**PROBLEM TO SOLVE:**
Start with the first line of the data and end with the line that holds "(274, 403) = (524, 610): none -> orange plane"; write out each one exactly.

════════════════════

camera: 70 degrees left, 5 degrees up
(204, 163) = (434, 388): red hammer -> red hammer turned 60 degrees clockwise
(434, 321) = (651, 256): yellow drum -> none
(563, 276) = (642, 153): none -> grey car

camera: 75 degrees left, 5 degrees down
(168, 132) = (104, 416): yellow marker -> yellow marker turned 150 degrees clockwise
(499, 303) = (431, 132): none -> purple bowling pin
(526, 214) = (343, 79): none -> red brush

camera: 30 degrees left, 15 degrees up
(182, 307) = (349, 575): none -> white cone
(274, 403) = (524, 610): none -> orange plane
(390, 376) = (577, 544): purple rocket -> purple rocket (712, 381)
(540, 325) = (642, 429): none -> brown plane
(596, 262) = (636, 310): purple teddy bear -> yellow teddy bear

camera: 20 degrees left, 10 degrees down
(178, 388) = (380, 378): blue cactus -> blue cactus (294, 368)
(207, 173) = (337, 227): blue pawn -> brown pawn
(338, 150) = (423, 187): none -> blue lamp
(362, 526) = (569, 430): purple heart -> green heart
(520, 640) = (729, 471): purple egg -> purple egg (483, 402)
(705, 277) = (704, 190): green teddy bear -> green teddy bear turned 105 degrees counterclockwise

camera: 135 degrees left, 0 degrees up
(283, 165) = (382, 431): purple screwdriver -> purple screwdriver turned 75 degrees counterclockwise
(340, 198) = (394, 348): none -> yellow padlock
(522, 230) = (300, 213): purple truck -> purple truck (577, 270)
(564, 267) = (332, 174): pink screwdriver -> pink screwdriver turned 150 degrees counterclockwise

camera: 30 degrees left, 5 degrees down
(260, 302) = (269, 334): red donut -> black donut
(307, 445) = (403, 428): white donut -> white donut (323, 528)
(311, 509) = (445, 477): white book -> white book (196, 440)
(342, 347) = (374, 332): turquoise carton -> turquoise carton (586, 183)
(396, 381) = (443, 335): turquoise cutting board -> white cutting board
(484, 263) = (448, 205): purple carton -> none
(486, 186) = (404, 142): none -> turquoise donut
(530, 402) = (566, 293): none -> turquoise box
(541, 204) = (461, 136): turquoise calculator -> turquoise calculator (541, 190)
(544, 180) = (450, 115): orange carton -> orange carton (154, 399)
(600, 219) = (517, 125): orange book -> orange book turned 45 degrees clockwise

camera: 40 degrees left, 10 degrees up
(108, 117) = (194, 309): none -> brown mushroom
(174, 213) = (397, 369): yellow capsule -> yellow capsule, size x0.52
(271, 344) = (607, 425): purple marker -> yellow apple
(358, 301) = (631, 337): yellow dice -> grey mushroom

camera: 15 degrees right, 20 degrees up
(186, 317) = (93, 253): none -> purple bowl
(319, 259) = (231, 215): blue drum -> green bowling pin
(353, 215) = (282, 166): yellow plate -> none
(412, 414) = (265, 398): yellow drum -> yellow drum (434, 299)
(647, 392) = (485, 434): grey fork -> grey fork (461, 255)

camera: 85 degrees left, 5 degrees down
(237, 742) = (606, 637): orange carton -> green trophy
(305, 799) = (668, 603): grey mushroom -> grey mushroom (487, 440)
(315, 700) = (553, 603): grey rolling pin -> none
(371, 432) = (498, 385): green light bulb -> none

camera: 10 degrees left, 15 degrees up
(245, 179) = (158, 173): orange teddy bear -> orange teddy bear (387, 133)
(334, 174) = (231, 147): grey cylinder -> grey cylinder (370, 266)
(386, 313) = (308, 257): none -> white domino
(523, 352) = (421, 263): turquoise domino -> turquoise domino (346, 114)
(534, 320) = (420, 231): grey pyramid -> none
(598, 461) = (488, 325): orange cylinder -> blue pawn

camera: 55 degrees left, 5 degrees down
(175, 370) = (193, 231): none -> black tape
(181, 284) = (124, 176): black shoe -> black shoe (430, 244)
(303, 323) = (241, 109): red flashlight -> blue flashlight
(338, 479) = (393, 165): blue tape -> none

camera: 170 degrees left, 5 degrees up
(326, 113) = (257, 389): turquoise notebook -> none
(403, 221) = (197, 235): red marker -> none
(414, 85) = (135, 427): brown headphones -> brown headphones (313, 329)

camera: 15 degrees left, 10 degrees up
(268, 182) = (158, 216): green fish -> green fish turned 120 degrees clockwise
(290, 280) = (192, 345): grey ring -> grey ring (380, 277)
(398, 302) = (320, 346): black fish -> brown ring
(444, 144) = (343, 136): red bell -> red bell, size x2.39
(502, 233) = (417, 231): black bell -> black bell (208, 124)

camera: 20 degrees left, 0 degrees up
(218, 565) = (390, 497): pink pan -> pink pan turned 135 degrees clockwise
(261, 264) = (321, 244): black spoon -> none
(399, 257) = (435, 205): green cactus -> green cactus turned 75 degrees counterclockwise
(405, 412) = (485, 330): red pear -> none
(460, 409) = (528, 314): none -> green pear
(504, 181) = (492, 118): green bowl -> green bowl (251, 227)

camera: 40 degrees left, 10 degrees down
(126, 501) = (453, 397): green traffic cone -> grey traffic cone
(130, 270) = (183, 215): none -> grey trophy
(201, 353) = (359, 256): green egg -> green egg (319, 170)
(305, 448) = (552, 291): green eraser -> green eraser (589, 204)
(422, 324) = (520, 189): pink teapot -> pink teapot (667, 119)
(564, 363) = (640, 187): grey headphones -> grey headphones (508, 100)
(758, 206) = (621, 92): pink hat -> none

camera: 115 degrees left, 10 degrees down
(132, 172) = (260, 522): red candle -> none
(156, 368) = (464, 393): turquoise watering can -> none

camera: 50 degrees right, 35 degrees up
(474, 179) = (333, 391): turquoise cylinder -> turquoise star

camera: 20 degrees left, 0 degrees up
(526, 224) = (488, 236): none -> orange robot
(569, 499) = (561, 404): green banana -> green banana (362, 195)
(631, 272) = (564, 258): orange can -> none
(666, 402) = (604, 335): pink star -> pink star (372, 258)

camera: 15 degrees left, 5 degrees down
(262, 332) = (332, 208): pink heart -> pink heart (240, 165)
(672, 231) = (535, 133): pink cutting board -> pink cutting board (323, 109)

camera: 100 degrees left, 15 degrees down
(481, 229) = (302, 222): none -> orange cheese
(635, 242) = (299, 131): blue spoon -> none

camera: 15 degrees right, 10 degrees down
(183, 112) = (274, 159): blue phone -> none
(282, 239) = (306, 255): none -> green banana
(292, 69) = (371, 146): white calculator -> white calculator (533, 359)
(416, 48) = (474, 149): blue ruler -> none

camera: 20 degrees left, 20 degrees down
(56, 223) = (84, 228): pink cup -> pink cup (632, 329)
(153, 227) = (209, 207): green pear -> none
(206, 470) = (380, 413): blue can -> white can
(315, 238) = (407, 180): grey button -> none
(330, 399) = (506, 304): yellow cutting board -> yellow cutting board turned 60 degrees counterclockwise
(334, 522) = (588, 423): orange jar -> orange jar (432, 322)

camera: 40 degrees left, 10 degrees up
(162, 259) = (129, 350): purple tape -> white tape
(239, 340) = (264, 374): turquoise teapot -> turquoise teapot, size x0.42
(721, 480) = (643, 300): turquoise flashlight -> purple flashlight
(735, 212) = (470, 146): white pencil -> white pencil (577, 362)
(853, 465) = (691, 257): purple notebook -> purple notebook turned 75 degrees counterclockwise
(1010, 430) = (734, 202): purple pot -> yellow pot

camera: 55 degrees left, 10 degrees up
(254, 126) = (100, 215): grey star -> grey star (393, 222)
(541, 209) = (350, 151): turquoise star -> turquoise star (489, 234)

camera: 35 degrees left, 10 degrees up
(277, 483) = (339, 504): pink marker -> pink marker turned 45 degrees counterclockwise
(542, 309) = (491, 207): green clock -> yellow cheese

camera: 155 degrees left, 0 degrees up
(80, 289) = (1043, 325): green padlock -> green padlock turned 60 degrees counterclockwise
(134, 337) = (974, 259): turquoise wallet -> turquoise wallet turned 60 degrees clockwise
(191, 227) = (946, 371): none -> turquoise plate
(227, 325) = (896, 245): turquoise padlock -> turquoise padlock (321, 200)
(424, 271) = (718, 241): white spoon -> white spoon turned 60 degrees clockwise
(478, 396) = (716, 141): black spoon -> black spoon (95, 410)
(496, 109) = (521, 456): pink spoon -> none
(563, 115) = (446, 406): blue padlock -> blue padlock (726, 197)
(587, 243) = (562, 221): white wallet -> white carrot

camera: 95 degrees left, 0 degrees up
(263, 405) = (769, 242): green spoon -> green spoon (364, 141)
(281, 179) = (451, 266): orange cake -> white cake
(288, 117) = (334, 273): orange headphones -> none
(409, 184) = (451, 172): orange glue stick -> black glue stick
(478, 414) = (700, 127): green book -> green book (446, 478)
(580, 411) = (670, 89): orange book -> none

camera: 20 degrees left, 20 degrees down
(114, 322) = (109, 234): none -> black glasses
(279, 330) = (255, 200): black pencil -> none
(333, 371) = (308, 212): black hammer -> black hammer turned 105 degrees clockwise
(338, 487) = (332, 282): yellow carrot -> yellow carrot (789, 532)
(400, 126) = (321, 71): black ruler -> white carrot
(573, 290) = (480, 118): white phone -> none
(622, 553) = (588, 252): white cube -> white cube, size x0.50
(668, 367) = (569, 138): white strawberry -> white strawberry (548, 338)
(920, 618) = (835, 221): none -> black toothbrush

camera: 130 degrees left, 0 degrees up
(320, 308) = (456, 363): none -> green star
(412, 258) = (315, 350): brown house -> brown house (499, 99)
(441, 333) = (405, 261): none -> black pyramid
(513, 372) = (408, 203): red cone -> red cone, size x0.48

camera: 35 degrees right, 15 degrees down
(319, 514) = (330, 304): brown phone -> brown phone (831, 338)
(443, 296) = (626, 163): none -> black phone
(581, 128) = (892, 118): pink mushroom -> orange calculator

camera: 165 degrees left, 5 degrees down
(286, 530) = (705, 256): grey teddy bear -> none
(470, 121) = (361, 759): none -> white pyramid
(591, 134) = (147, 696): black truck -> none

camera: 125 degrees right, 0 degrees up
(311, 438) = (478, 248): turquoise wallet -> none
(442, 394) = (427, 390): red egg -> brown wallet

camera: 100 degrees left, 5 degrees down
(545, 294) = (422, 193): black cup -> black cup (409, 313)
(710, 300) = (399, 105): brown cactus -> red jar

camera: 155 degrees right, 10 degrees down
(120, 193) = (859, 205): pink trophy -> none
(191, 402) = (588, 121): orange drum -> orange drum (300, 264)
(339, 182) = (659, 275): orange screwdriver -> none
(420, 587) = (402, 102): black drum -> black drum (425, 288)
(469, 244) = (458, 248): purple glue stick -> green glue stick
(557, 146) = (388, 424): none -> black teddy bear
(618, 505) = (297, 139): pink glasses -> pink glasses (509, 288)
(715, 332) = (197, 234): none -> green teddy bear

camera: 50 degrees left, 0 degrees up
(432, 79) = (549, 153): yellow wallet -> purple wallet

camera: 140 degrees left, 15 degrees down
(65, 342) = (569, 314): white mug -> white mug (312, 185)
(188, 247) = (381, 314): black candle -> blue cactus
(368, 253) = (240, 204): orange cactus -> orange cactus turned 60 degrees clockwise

════════════════════

**SOLUTION:**
camera: 70 degrees left, 5 degrees up
(204, 163) = (434, 388): red hammer -> red hammer turned 60 degrees clockwise
(434, 321) = (651, 256): yellow drum -> none
(563, 276) = (642, 153): none -> grey car

camera: 75 degrees left, 5 degrees down
(168, 132) = (104, 416): yellow marker -> yellow marker turned 150 degrees clockwise
(499, 303) = (431, 132): none -> purple bowling pin
(526, 214) = (343, 79): none -> red brush

camera: 30 degrees left, 15 degrees up
(182, 307) = (349, 575): none -> white cone
(274, 403) = (524, 610): none -> orange plane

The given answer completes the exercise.